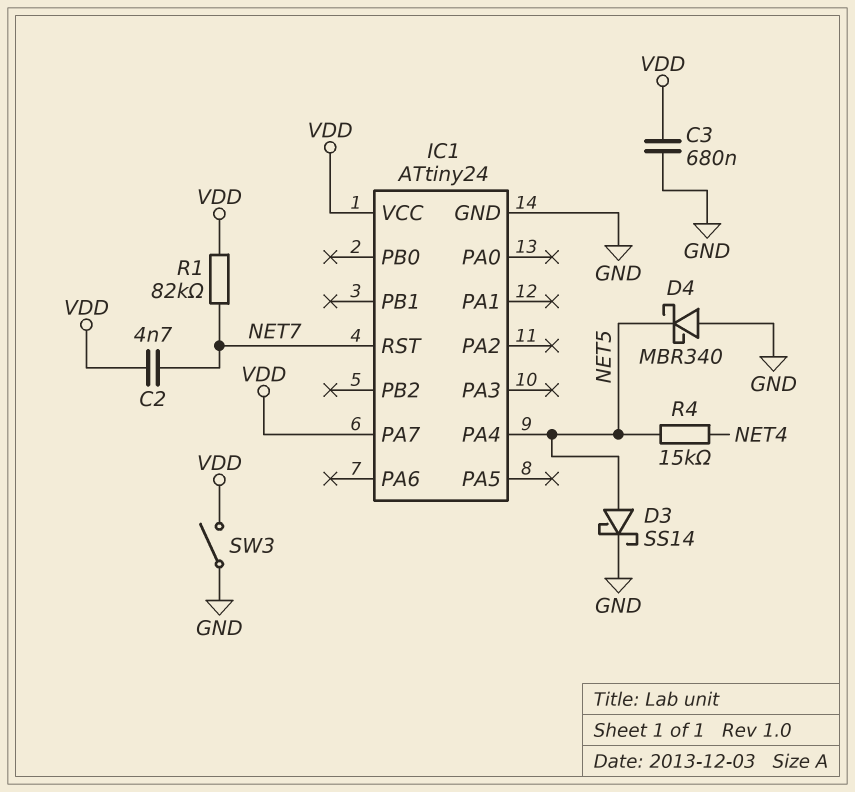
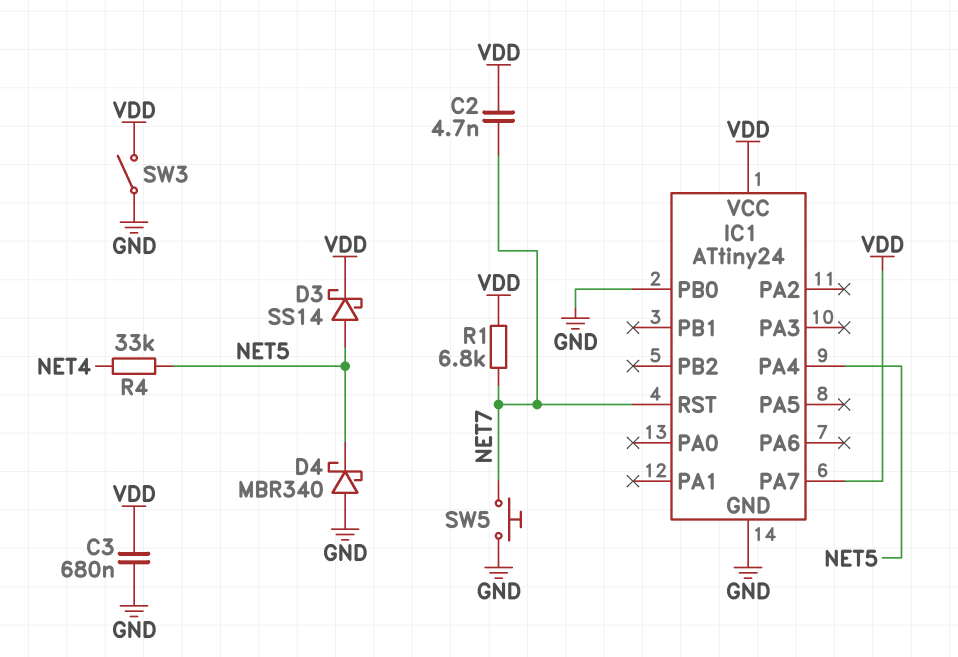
D3: schottky SS14 (A NET5, K GND) -> schottky SS14 (A NET5, K VDD)
IC1 pin PB0: none -> GND
R1: 82k (NET7, VDD) -> 6.8k (NET7, VDD)
R4: 15k (NET4, NET5) -> 33k (NET4, NET5)
SW5: none -> button (GND, NET7)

□ □ □ □ □

Retype the listing above exactly. Pictures are not part of the copy.

D3: schottky SS14 (A NET5, K GND) -> schottky SS14 (A NET5, K VDD)
IC1 pin PB0: none -> GND
R1: 82k (NET7, VDD) -> 6.8k (NET7, VDD)
R4: 15k (NET4, NET5) -> 33k (NET4, NET5)
SW5: none -> button (GND, NET7)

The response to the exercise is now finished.